» WHAT YOU ARE ASKED TO DO: An exact copy of all the lines below is required, with every image left out.

=== SOURCE DATA ===

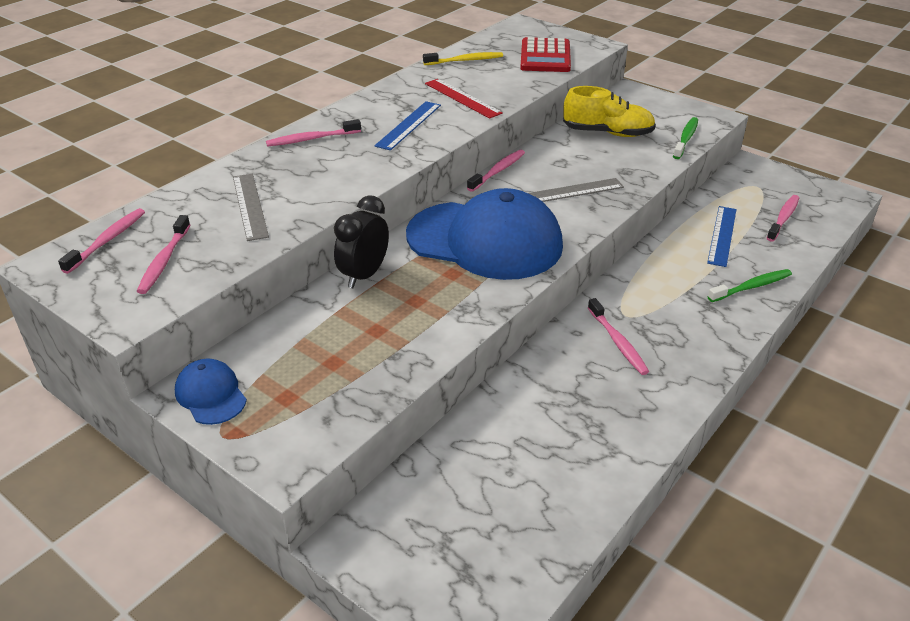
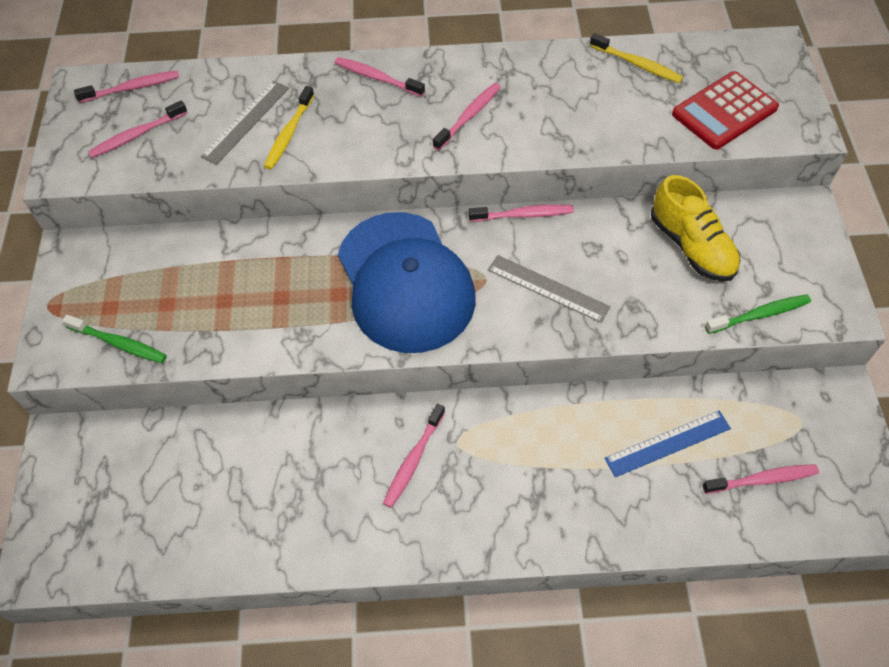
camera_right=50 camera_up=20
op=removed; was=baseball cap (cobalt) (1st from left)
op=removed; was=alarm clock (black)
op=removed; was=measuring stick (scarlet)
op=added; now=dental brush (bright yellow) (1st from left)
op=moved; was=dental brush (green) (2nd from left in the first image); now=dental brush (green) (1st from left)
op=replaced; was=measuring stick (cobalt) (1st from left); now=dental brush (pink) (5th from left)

===

» RESULT OF THE EXERCISE:
camera_right=50 camera_up=20
op=removed; was=baseball cap (cobalt) (1st from left)
op=removed; was=alarm clock (black)
op=removed; was=measuring stick (scarlet)
op=added; now=dental brush (bright yellow) (1st from left)
op=moved; was=dental brush (green) (2nd from left in the first image); now=dental brush (green) (1st from left)
op=replaced; was=measuring stick (cobalt) (1st from left); now=dental brush (pink) (5th from left)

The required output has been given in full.